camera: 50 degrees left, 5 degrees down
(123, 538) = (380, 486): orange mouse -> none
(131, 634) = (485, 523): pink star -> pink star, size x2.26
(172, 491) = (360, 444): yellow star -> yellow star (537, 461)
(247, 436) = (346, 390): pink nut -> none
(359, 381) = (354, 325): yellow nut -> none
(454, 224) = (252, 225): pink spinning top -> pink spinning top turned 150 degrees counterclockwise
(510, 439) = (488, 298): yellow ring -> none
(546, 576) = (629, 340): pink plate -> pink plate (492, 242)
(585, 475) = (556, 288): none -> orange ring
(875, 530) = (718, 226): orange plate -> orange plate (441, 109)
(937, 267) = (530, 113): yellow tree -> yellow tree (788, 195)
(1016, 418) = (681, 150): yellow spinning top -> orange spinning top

What is required: Reproduce the material in full, keeping every line exactly as given.

Exercise answer:
camera: 50 degrees left, 5 degrees down
(123, 538) = (380, 486): orange mouse -> none
(131, 634) = (485, 523): pink star -> pink star, size x2.26
(172, 491) = (360, 444): yellow star -> yellow star (537, 461)
(247, 436) = (346, 390): pink nut -> none
(359, 381) = (354, 325): yellow nut -> none
(454, 224) = (252, 225): pink spinning top -> pink spinning top turned 150 degrees counterclockwise
(510, 439) = (488, 298): yellow ring -> none
(546, 576) = (629, 340): pink plate -> pink plate (492, 242)
(585, 475) = (556, 288): none -> orange ring
(875, 530) = (718, 226): orange plate -> orange plate (441, 109)
(937, 267) = (530, 113): yellow tree -> yellow tree (788, 195)
(1016, 418) = (681, 150): yellow spinning top -> orange spinning top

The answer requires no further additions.